§ Entries supplied:
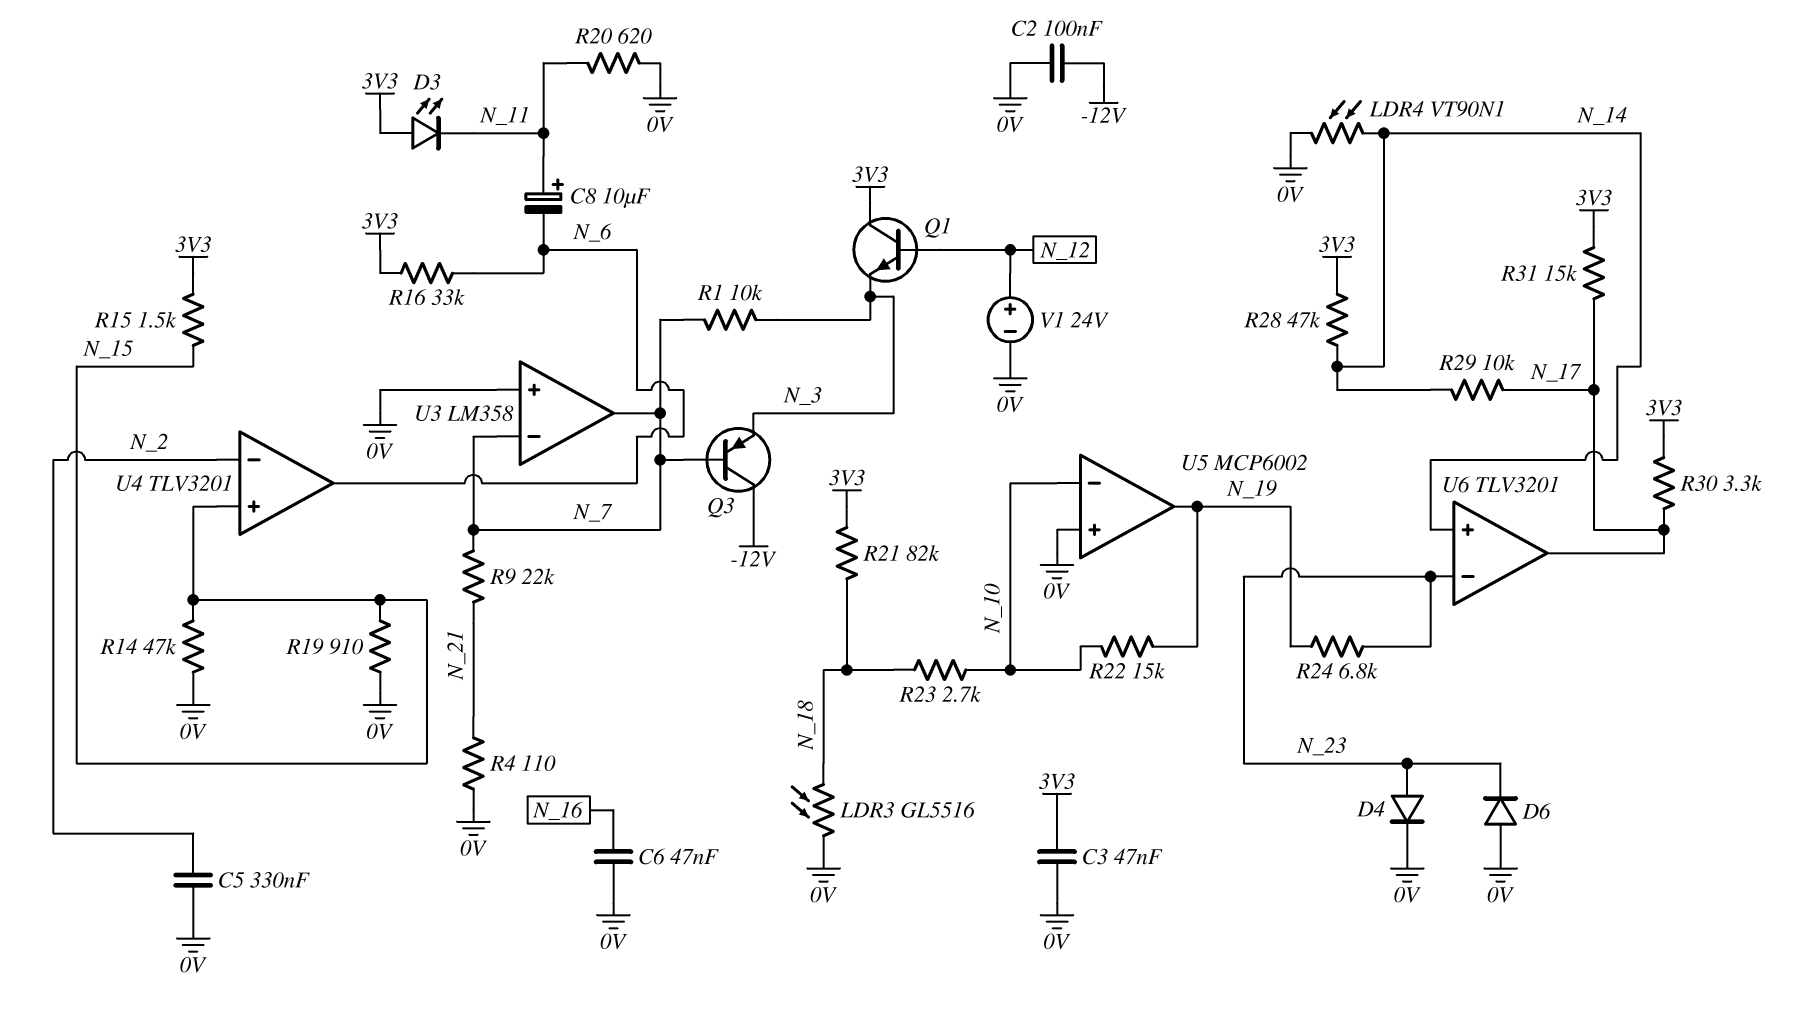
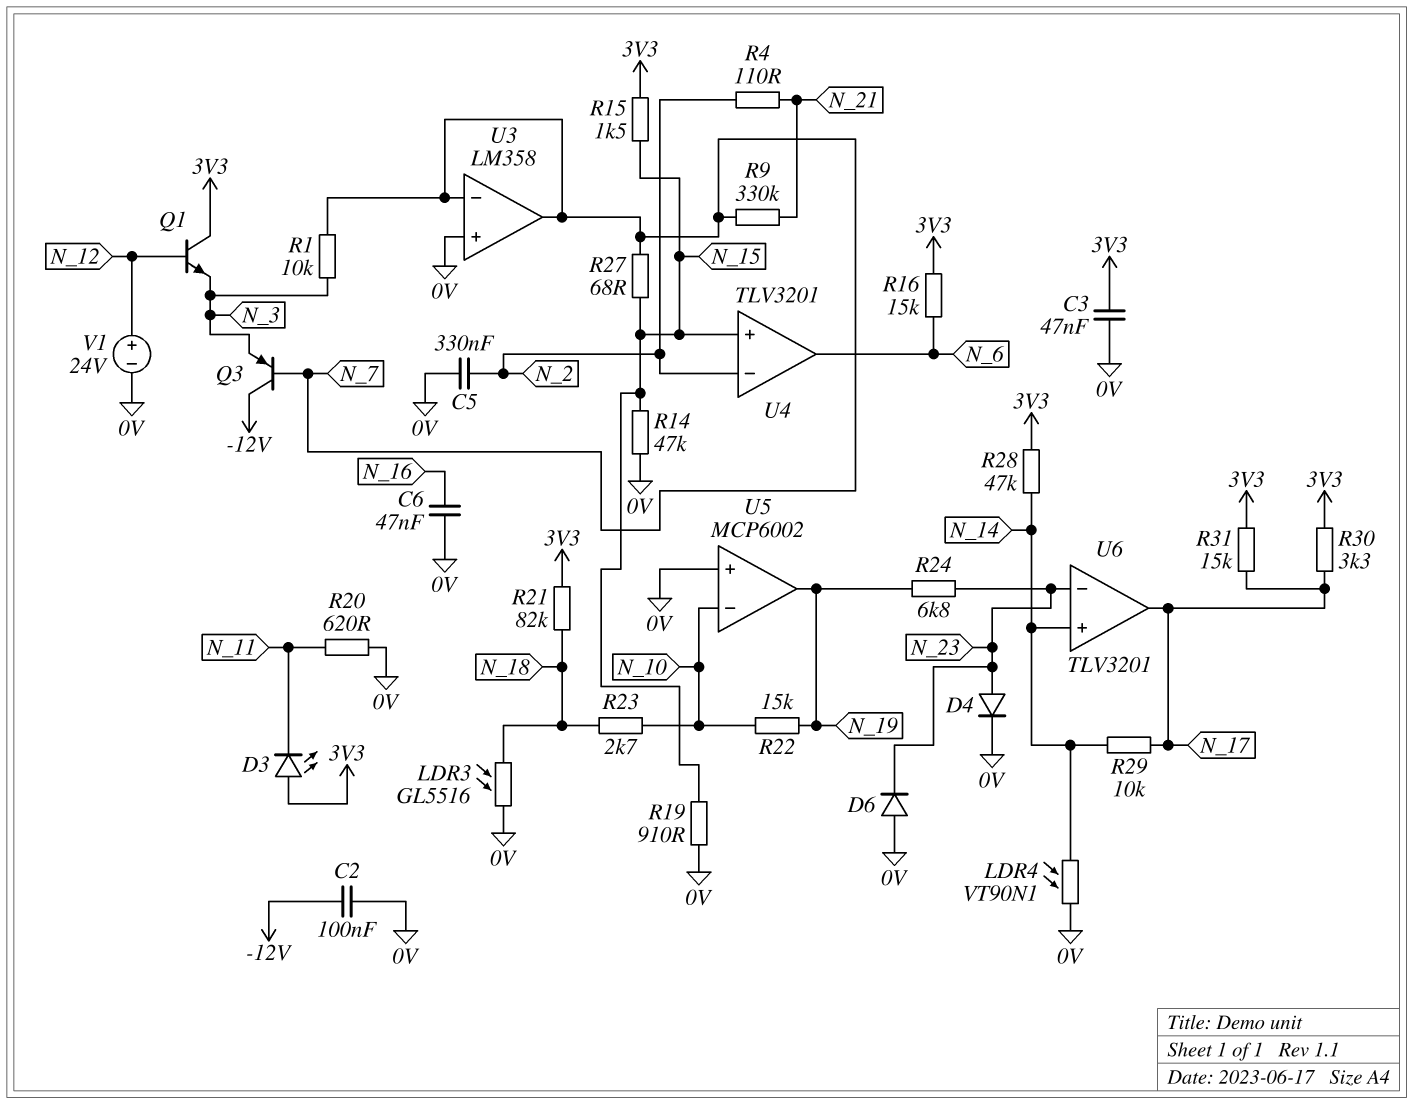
C8: 10uF (plus N_11, minus N_6) -> none
R4: 110 (0V, N_21) -> 110 (N_2, N_21)
R9: 22k (N_7, N_21) -> 330k (N_7, N_21)
R16: 33k (3V3, N_6) -> 15k (3V3, N_6)
R27: none -> 68 (N_7, N_15)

§ Your instructions:
Repeat all the data as it stands, dropping any images it holds.

§ Answer box:
C8: 10uF (plus N_11, minus N_6) -> none
R4: 110 (0V, N_21) -> 110 (N_2, N_21)
R9: 22k (N_7, N_21) -> 330k (N_7, N_21)
R16: 33k (3V3, N_6) -> 15k (3V3, N_6)
R27: none -> 68 (N_7, N_15)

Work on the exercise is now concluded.